* **Activity**:
Print exactly what the entries say, line by line, from the first line down to the one with "LED3 pin SIG: TX -> D3", inclusive.
━━ Given data
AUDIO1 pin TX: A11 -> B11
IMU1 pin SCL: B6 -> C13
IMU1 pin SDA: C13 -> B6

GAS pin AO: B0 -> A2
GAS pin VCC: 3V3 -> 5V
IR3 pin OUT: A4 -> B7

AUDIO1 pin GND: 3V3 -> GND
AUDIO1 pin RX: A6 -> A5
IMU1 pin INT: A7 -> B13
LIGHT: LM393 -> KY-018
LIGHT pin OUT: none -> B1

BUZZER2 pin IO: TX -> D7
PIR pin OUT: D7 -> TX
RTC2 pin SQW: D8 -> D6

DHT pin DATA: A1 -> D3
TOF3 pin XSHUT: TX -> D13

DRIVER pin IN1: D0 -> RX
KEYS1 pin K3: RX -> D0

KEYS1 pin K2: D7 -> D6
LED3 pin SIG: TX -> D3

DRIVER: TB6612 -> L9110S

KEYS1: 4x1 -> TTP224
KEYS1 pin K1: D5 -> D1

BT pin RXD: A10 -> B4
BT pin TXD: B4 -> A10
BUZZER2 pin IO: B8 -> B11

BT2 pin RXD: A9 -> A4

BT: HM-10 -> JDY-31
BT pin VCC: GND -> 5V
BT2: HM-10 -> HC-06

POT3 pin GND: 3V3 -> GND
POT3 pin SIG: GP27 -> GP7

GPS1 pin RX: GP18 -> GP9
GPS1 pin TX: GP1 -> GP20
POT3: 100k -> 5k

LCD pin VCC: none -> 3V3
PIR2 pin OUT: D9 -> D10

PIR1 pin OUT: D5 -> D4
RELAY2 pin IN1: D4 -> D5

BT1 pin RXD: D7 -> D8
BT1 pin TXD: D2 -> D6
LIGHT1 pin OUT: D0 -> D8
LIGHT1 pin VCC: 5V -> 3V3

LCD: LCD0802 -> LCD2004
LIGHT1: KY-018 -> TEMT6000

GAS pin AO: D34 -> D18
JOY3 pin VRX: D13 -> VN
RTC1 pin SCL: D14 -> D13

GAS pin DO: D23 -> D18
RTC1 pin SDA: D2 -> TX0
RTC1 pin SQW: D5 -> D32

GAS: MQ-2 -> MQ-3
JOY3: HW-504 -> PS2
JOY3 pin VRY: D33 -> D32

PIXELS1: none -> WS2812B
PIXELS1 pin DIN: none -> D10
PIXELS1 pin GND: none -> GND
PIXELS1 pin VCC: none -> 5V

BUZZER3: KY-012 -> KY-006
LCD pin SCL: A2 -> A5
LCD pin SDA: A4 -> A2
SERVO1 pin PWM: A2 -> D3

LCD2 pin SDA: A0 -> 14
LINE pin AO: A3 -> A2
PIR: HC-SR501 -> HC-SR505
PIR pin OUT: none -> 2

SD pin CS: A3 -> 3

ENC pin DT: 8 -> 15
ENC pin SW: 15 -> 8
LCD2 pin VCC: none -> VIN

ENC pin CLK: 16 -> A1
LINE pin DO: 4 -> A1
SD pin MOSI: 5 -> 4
━━━━
* **Finished task**:
AUDIO1 pin TX: A11 -> B11
IMU1 pin SCL: B6 -> C13
IMU1 pin SDA: C13 -> B6

GAS pin AO: B0 -> A2
GAS pin VCC: 3V3 -> 5V
IR3 pin OUT: A4 -> B7

AUDIO1 pin GND: 3V3 -> GND
AUDIO1 pin RX: A6 -> A5
IMU1 pin INT: A7 -> B13
LIGHT: LM393 -> KY-018
LIGHT pin OUT: none -> B1

BUZZER2 pin IO: TX -> D7
PIR pin OUT: D7 -> TX
RTC2 pin SQW: D8 -> D6

DHT pin DATA: A1 -> D3
TOF3 pin XSHUT: TX -> D13

DRIVER pin IN1: D0 -> RX
KEYS1 pin K3: RX -> D0

KEYS1 pin K2: D7 -> D6
LED3 pin SIG: TX -> D3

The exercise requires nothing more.